The result should be an exact copy of the data, free of pictures.

### DATA RECORDS
________________________
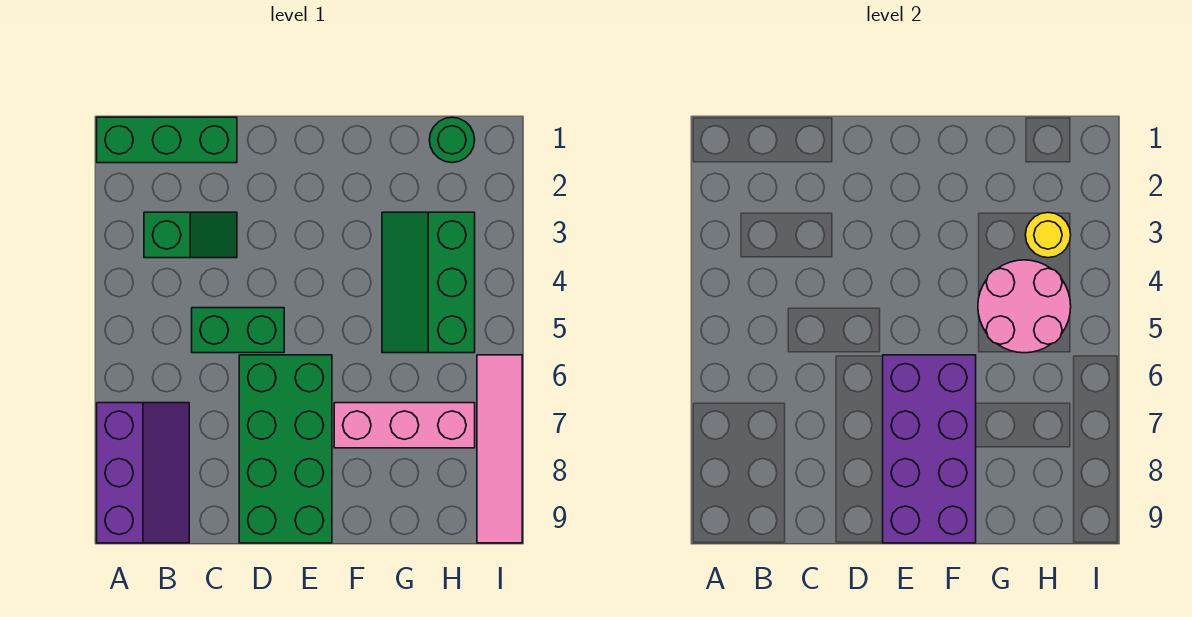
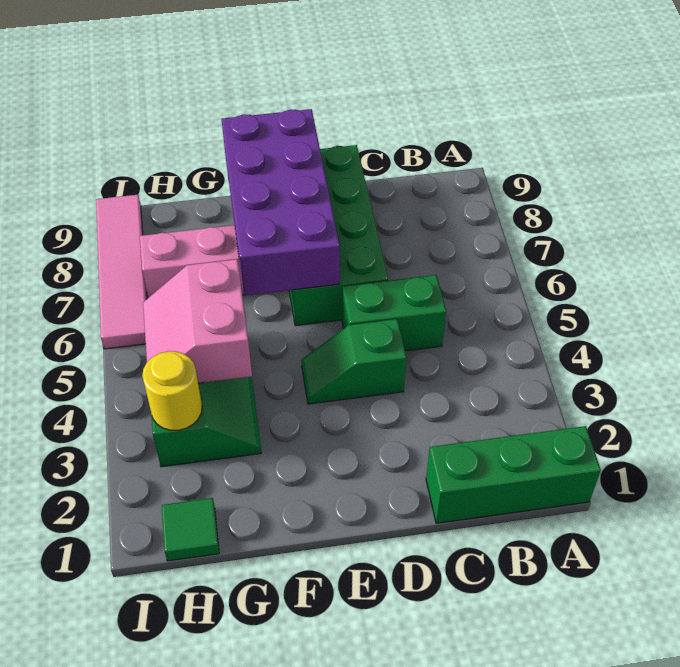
purple slope A7:B9 level 1 top A -> none
green slope B3:C3 level 1 top B -> green slope D4:E4 level 1 top D
pink round brick G4:H5 level 2 -> pink slope G4:H5 level 2 top G
green round brick H1 level 1 -> green tile H1 level 1

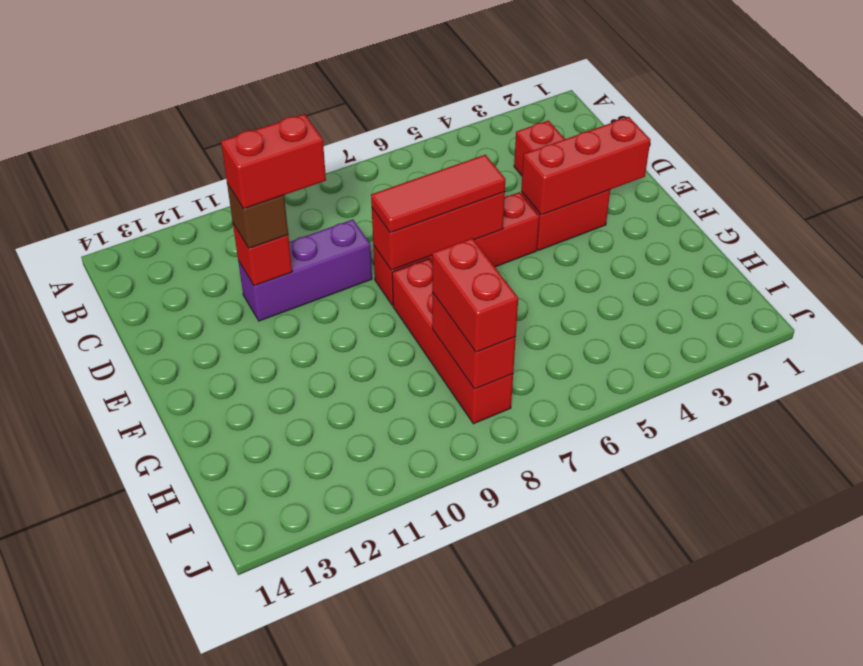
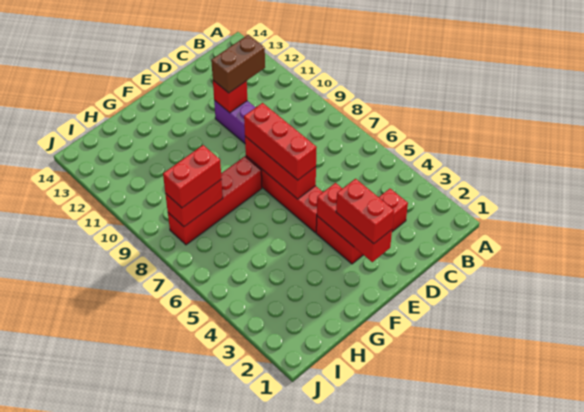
red brick D10:D11 level 4 -> red brick E2:E3 level 3
brown brick D11 level 3 -> brown brick C11:D11 level 3
red tile E6:E8 level 3 -> red brick E6:E8 level 3

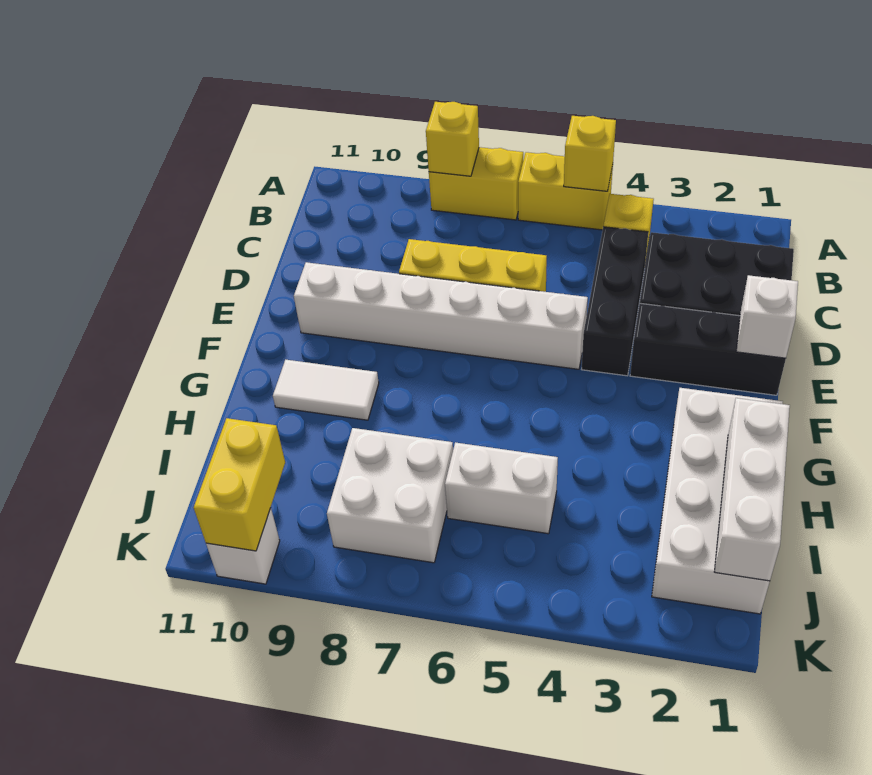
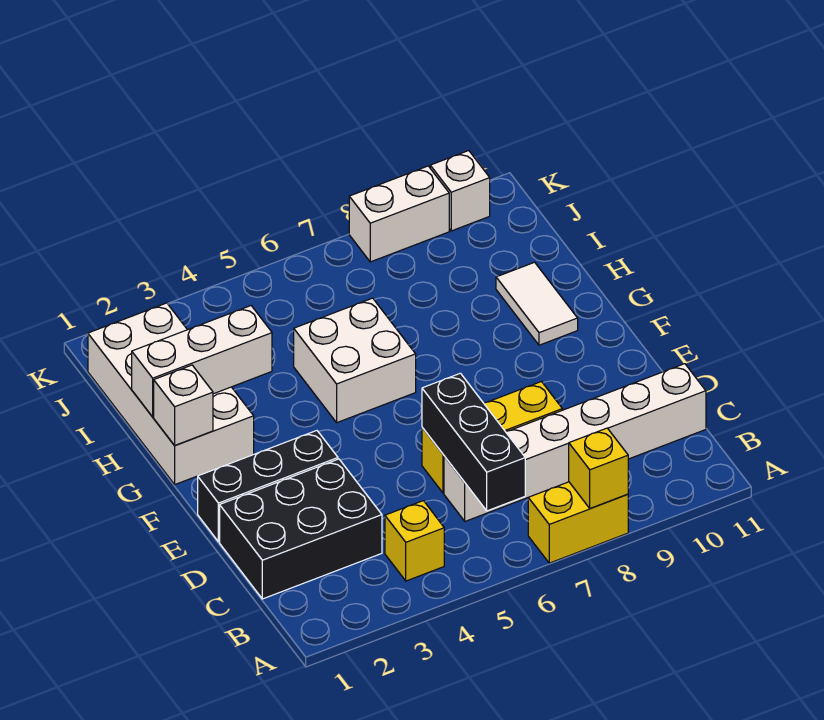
yellow brick A5:A6 level 1 -> none
yellow brick A5 level 2 -> none
black brick C4:E4 level 1 -> black brick B6:D6 level 2
white brick E1 level 2 -> white brick G1 level 2
white brick E5:E10 level 1 -> white brick C6:C11 level 1
white tile G9:G10 level 1 -> white tile G10:H10 level 1
white brick H1:J1 level 2 -> white brick H1:H3 level 2
white brick I5:I6 level 1 -> white brick K8:K9 level 1
white brick I7:J8 level 1 -> white brick G5:H6 level 1
yellow brick J10:K10 level 2 -> none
________________________
### WRITTEN RESPONSE
purple slope A7:B9 level 1 top A -> none
green slope B3:C3 level 1 top B -> green slope D4:E4 level 1 top D
pink round brick G4:H5 level 2 -> pink slope G4:H5 level 2 top G
green round brick H1 level 1 -> green tile H1 level 1

red brick D10:D11 level 4 -> red brick E2:E3 level 3
brown brick D11 level 3 -> brown brick C11:D11 level 3
red tile E6:E8 level 3 -> red brick E6:E8 level 3

yellow brick A5:A6 level 1 -> none
yellow brick A5 level 2 -> none
black brick C4:E4 level 1 -> black brick B6:D6 level 2
white brick E1 level 2 -> white brick G1 level 2
white brick E5:E10 level 1 -> white brick C6:C11 level 1
white tile G9:G10 level 1 -> white tile G10:H10 level 1
white brick H1:J1 level 2 -> white brick H1:H3 level 2
white brick I5:I6 level 1 -> white brick K8:K9 level 1
white brick I7:J8 level 1 -> white brick G5:H6 level 1
yellow brick J10:K10 level 2 -> none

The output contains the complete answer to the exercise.